Activity: Write out the data that follows. Keep every character unchanged.
◇ ◇ ◇ ◇
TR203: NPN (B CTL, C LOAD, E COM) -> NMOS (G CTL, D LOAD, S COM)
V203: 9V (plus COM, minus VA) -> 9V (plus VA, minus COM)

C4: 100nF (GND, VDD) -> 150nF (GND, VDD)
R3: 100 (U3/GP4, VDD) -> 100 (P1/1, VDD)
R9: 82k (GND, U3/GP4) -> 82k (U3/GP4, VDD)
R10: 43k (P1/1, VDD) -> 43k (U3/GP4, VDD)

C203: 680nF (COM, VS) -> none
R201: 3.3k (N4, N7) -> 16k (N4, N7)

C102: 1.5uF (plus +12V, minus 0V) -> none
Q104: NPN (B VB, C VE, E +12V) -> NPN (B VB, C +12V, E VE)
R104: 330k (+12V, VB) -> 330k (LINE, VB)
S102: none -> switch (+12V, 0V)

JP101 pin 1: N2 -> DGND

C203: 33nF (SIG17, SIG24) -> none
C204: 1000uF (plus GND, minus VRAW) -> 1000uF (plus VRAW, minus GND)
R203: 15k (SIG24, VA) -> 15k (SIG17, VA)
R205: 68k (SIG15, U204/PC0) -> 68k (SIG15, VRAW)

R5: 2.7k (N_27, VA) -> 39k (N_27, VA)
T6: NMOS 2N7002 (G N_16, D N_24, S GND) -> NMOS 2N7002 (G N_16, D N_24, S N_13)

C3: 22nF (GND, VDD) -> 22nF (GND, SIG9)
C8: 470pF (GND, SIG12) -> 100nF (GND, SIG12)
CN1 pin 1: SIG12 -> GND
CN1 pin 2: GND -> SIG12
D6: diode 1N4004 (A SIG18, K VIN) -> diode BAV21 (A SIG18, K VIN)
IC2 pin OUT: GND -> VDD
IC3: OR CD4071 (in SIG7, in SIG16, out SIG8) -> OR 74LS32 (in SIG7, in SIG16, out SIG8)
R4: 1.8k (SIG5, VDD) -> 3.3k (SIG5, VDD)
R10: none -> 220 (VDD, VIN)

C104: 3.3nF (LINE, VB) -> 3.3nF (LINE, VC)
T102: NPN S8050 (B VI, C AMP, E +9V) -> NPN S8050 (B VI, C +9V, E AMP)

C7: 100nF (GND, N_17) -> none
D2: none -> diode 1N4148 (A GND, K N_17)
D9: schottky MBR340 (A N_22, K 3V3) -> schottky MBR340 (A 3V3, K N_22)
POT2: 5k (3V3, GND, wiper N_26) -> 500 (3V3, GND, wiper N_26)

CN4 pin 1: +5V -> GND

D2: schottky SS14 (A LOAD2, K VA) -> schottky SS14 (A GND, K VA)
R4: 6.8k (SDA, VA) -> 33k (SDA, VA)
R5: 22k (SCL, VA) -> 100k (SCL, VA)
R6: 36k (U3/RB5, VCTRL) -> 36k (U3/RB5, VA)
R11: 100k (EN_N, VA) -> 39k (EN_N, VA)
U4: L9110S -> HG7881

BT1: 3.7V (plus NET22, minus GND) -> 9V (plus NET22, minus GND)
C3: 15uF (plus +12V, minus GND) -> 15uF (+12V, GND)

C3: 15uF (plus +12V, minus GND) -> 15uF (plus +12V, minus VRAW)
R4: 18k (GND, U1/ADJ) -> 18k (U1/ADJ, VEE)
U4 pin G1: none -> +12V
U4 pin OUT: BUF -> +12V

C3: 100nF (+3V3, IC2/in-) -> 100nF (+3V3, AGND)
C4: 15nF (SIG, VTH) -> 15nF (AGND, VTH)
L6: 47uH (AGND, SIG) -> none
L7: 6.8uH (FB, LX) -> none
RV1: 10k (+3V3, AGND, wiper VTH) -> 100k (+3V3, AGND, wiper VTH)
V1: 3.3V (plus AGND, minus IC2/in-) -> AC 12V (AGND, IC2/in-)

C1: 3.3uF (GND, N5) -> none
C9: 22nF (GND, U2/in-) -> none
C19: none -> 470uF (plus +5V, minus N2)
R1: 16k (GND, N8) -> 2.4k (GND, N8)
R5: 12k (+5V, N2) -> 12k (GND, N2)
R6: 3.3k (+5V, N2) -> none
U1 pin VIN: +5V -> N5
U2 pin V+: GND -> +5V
◇ ◇ ◇ ◇
Output:
TR203: NPN (B CTL, C LOAD, E COM) -> NMOS (G CTL, D LOAD, S COM)
V203: 9V (plus COM, minus VA) -> 9V (plus VA, minus COM)

C4: 100nF (GND, VDD) -> 150nF (GND, VDD)
R3: 100 (U3/GP4, VDD) -> 100 (P1/1, VDD)
R9: 82k (GND, U3/GP4) -> 82k (U3/GP4, VDD)
R10: 43k (P1/1, VDD) -> 43k (U3/GP4, VDD)

C203: 680nF (COM, VS) -> none
R201: 3.3k (N4, N7) -> 16k (N4, N7)

C102: 1.5uF (plus +12V, minus 0V) -> none
Q104: NPN (B VB, C VE, E +12V) -> NPN (B VB, C +12V, E VE)
R104: 330k (+12V, VB) -> 330k (LINE, VB)
S102: none -> switch (+12V, 0V)

JP101 pin 1: N2 -> DGND

C203: 33nF (SIG17, SIG24) -> none
C204: 1000uF (plus GND, minus VRAW) -> 1000uF (plus VRAW, minus GND)
R203: 15k (SIG24, VA) -> 15k (SIG17, VA)
R205: 68k (SIG15, U204/PC0) -> 68k (SIG15, VRAW)

R5: 2.7k (N_27, VA) -> 39k (N_27, VA)
T6: NMOS 2N7002 (G N_16, D N_24, S GND) -> NMOS 2N7002 (G N_16, D N_24, S N_13)

C3: 22nF (GND, VDD) -> 22nF (GND, SIG9)
C8: 470pF (GND, SIG12) -> 100nF (GND, SIG12)
CN1 pin 1: SIG12 -> GND
CN1 pin 2: GND -> SIG12
D6: diode 1N4004 (A SIG18, K VIN) -> diode BAV21 (A SIG18, K VIN)
IC2 pin OUT: GND -> VDD
IC3: OR CD4071 (in SIG7, in SIG16, out SIG8) -> OR 74LS32 (in SIG7, in SIG16, out SIG8)
R4: 1.8k (SIG5, VDD) -> 3.3k (SIG5, VDD)
R10: none -> 220 (VDD, VIN)

C104: 3.3nF (LINE, VB) -> 3.3nF (LINE, VC)
T102: NPN S8050 (B VI, C AMP, E +9V) -> NPN S8050 (B VI, C +9V, E AMP)

C7: 100nF (GND, N_17) -> none
D2: none -> diode 1N4148 (A GND, K N_17)
D9: schottky MBR340 (A N_22, K 3V3) -> schottky MBR340 (A 3V3, K N_22)
POT2: 5k (3V3, GND, wiper N_26) -> 500 (3V3, GND, wiper N_26)

CN4 pin 1: +5V -> GND

D2: schottky SS14 (A LOAD2, K VA) -> schottky SS14 (A GND, K VA)
R4: 6.8k (SDA, VA) -> 33k (SDA, VA)
R5: 22k (SCL, VA) -> 100k (SCL, VA)
R6: 36k (U3/RB5, VCTRL) -> 36k (U3/RB5, VA)
R11: 100k (EN_N, VA) -> 39k (EN_N, VA)
U4: L9110S -> HG7881

BT1: 3.7V (plus NET22, minus GND) -> 9V (plus NET22, minus GND)
C3: 15uF (plus +12V, minus GND) -> 15uF (+12V, GND)

C3: 15uF (plus +12V, minus GND) -> 15uF (plus +12V, minus VRAW)
R4: 18k (GND, U1/ADJ) -> 18k (U1/ADJ, VEE)
U4 pin G1: none -> +12V
U4 pin OUT: BUF -> +12V

C3: 100nF (+3V3, IC2/in-) -> 100nF (+3V3, AGND)
C4: 15nF (SIG, VTH) -> 15nF (AGND, VTH)
L6: 47uH (AGND, SIG) -> none
L7: 6.8uH (FB, LX) -> none
RV1: 10k (+3V3, AGND, wiper VTH) -> 100k (+3V3, AGND, wiper VTH)
V1: 3.3V (plus AGND, minus IC2/in-) -> AC 12V (AGND, IC2/in-)

C1: 3.3uF (GND, N5) -> none
C9: 22nF (GND, U2/in-) -> none
C19: none -> 470uF (plus +5V, minus N2)
R1: 16k (GND, N8) -> 2.4k (GND, N8)
R5: 12k (+5V, N2) -> 12k (GND, N2)
R6: 3.3k (+5V, N2) -> none
U1 pin VIN: +5V -> N5
U2 pin V+: GND -> +5V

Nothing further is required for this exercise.